DIRECTIONS FOR THIS TASK: Your response must be an exact transcription of the lines from the one containing "C4: 150nF (GND, N_1) -> none" through the final line of the data.

:::::

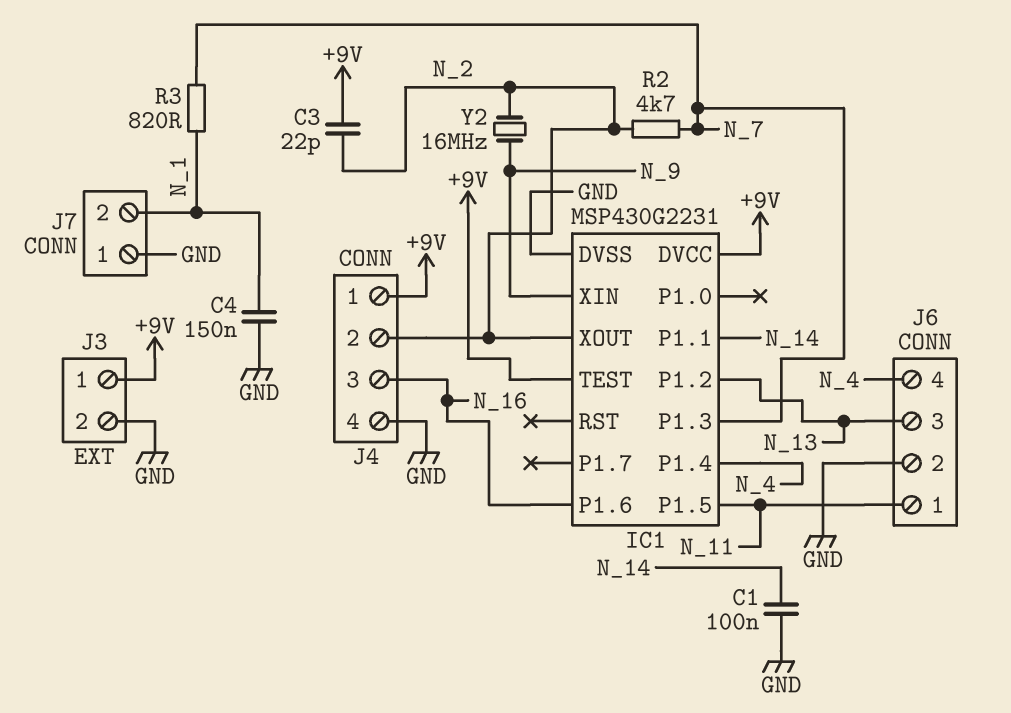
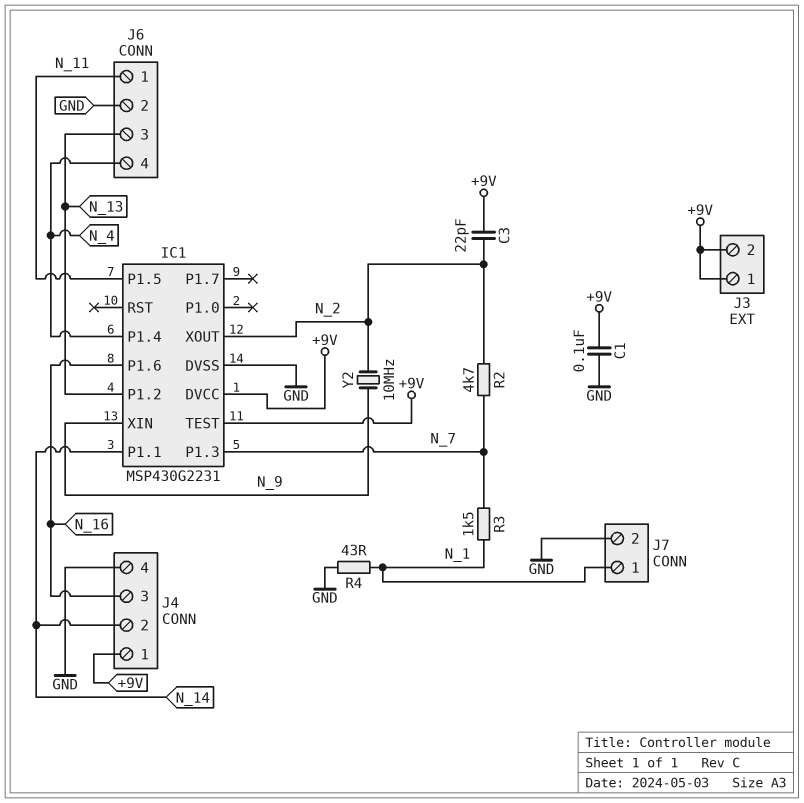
C1: 100nF (GND, N_14) -> 100nF (+9V, GND)
C4: 150nF (GND, N_1) -> none
J3 pin 2: GND -> +9V
J4 pin 2: N_2 -> N_14
J7 pin 1: GND -> N_1
J7 pin 2: N_1 -> GND
R3: 820 (N_1, N_7) -> 1.5k (N_1, N_7)
R4: none -> 43 (GND, N_1)
Y2: 16MHz (N_2, N_9) -> 10MHz (N_2, N_9)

:::::

ANSWER TO THIS TASK:
C4: 150nF (GND, N_1) -> none
J3 pin 2: GND -> +9V
J4 pin 2: N_2 -> N_14
J7 pin 1: GND -> N_1
J7 pin 2: N_1 -> GND
R3: 820 (N_1, N_7) -> 1.5k (N_1, N_7)
R4: none -> 43 (GND, N_1)
Y2: 16MHz (N_2, N_9) -> 10MHz (N_2, N_9)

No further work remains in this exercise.